(Items listed in a dataset)
◆ ◆ ◆

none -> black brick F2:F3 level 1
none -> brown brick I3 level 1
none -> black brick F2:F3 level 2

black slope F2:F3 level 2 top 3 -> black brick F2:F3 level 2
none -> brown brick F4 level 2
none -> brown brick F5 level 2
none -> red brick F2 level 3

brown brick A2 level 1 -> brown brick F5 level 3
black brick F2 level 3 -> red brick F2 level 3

◆ ◆ ◆

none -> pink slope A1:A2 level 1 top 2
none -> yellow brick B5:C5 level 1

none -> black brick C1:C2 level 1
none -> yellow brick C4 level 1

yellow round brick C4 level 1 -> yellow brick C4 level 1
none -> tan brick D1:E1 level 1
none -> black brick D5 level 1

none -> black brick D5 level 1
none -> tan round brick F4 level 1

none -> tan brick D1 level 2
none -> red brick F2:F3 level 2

◆ ◆ ◆

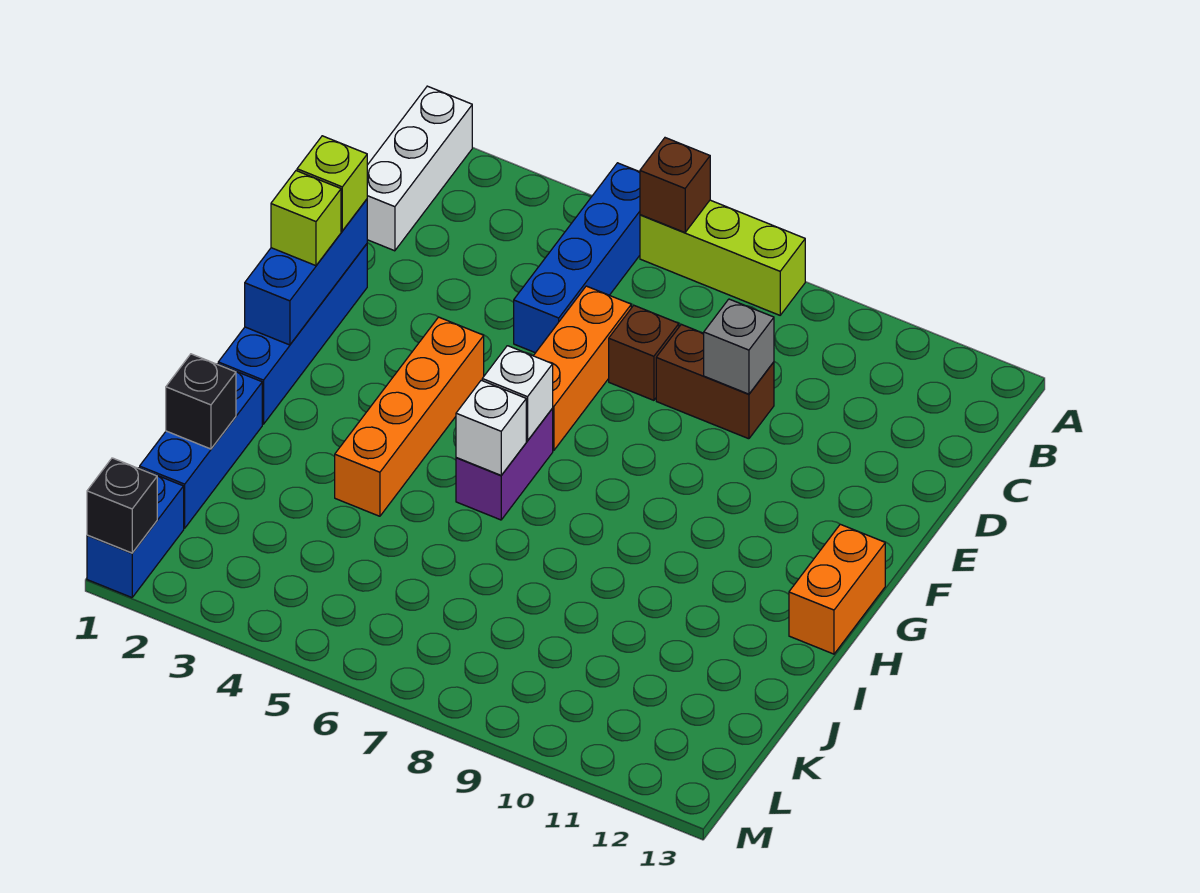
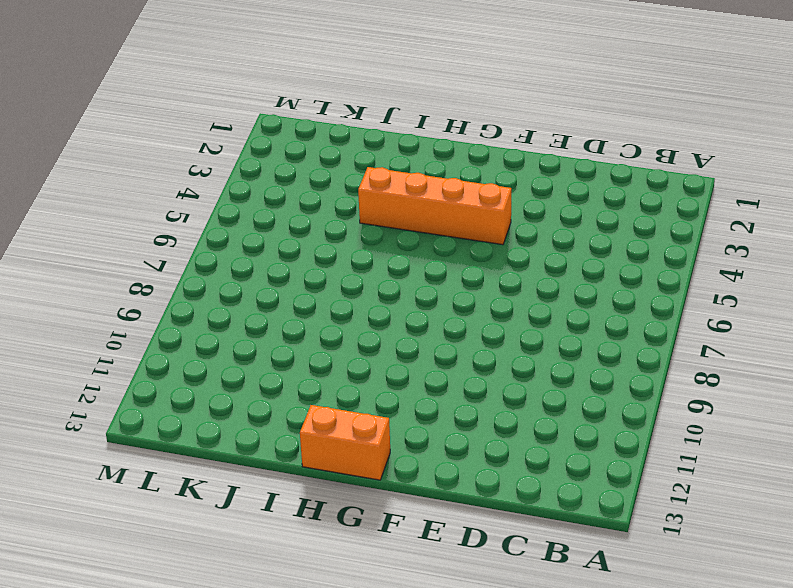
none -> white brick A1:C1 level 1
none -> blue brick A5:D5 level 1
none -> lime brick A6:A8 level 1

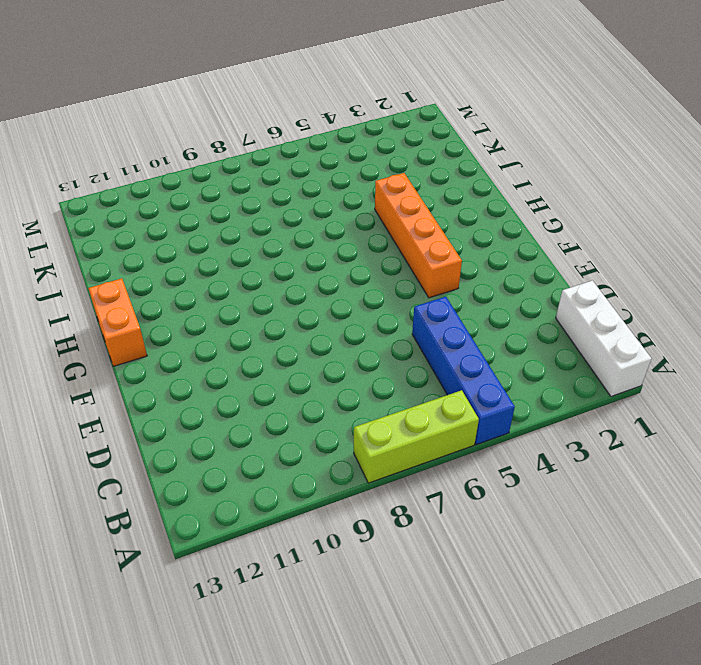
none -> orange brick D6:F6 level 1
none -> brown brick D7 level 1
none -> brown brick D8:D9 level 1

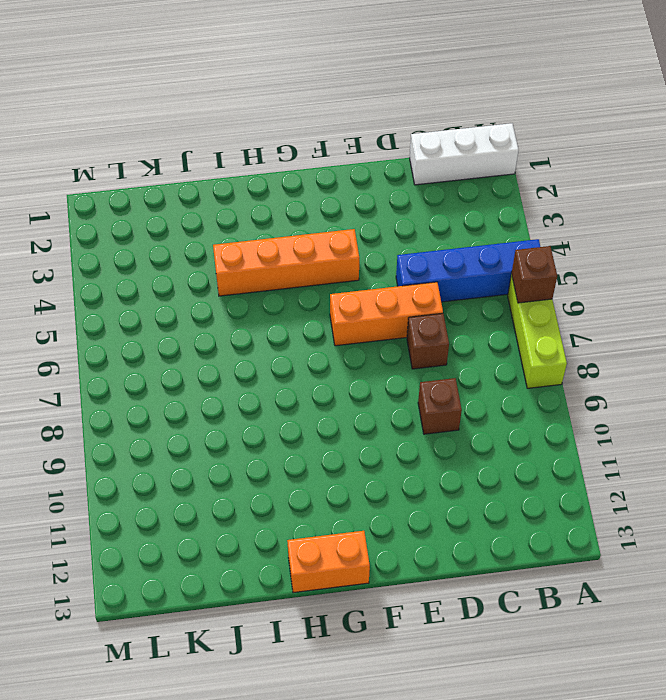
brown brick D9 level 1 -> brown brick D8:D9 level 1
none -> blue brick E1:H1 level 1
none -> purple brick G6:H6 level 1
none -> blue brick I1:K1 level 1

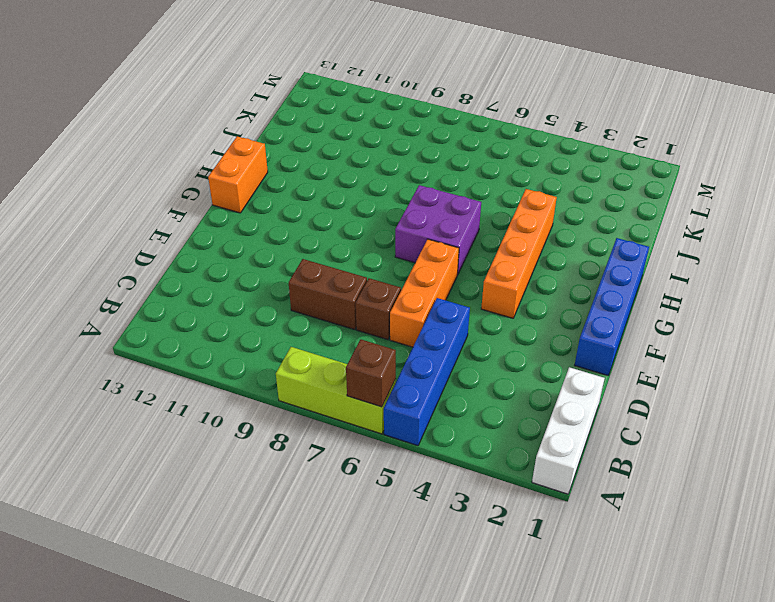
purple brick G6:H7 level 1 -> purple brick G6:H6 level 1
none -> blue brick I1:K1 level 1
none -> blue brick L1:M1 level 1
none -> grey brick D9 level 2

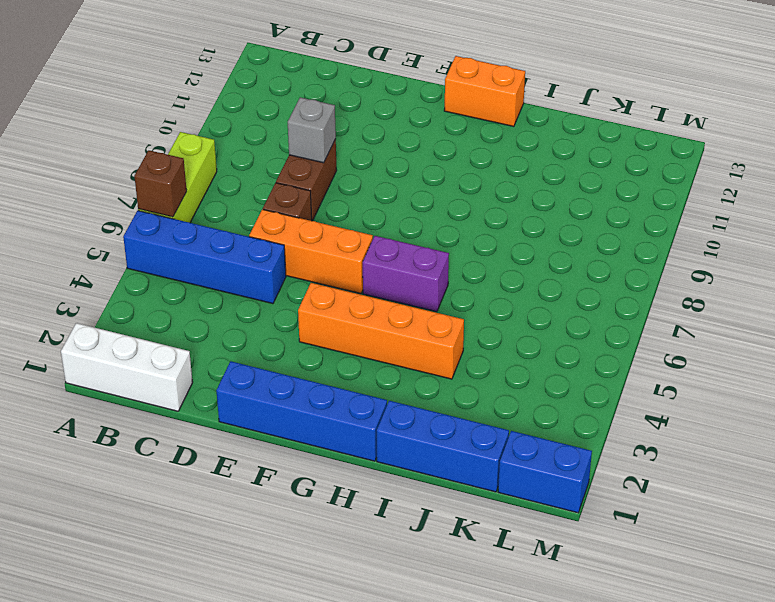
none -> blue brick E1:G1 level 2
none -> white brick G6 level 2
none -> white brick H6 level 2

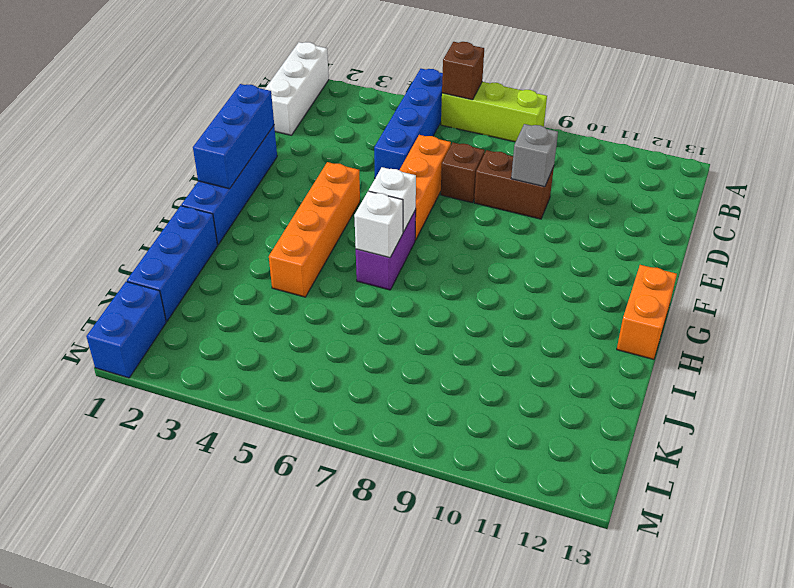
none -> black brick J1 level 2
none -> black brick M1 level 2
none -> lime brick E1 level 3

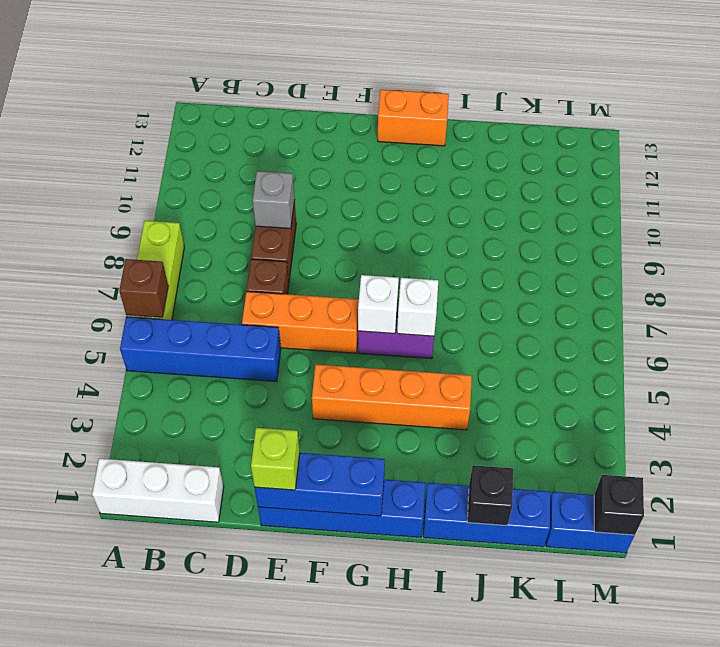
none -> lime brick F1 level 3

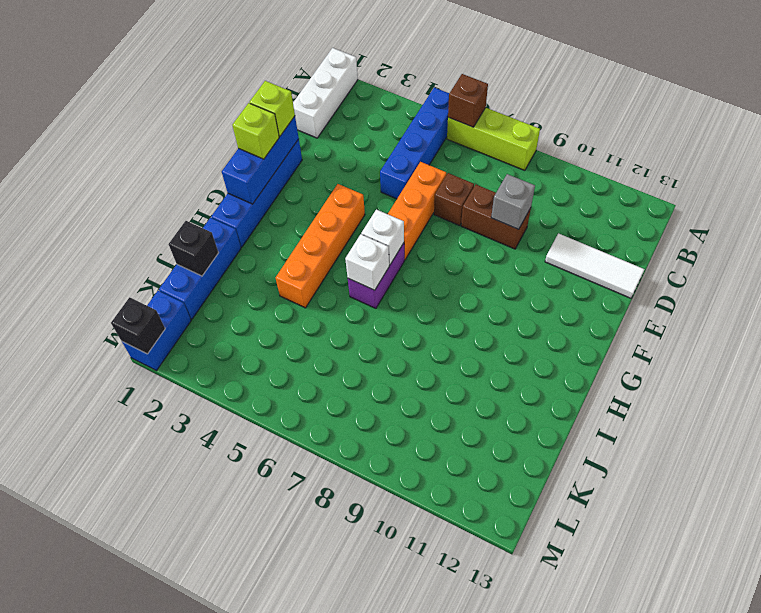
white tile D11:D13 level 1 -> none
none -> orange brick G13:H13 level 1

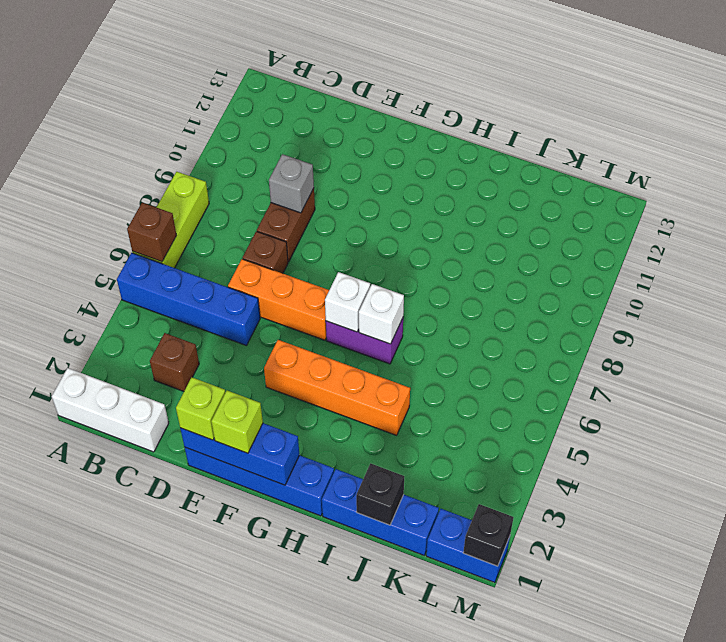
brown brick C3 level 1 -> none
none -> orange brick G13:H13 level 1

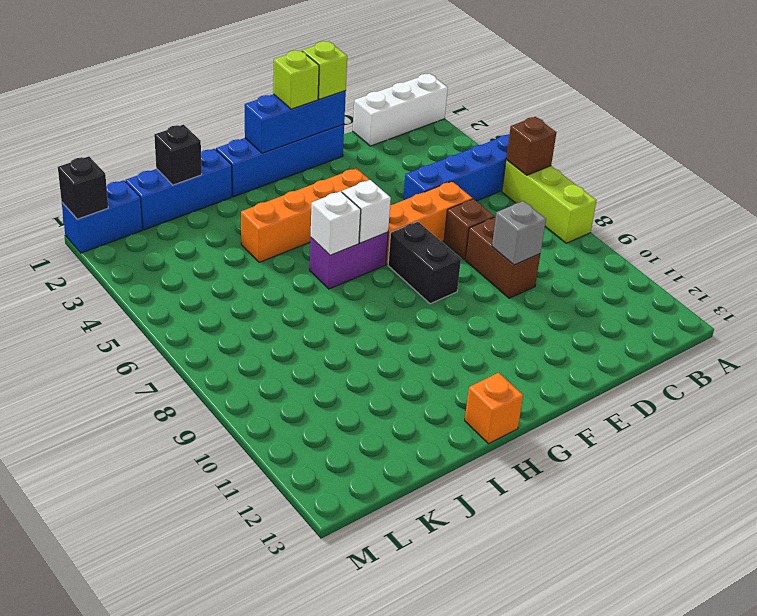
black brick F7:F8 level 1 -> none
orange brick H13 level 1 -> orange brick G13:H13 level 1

◆ ◆ ◆

ACTIVITY | With the first line being the one containing "none -> black brick F2:F3 level 1" and the last line the one containing "black brick F2 level", transcribe exactly the lines above that fall in that range.

RESPONSE |
none -> black brick F2:F3 level 1
none -> brown brick I3 level 1
none -> black brick F2:F3 level 2

black slope F2:F3 level 2 top 3 -> black brick F2:F3 level 2
none -> brown brick F4 level 2
none -> brown brick F5 level 2
none -> red brick F2 level 3

brown brick A2 level 1 -> brown brick F5 level 3
black brick F2 level 3 -> red brick F2 level 3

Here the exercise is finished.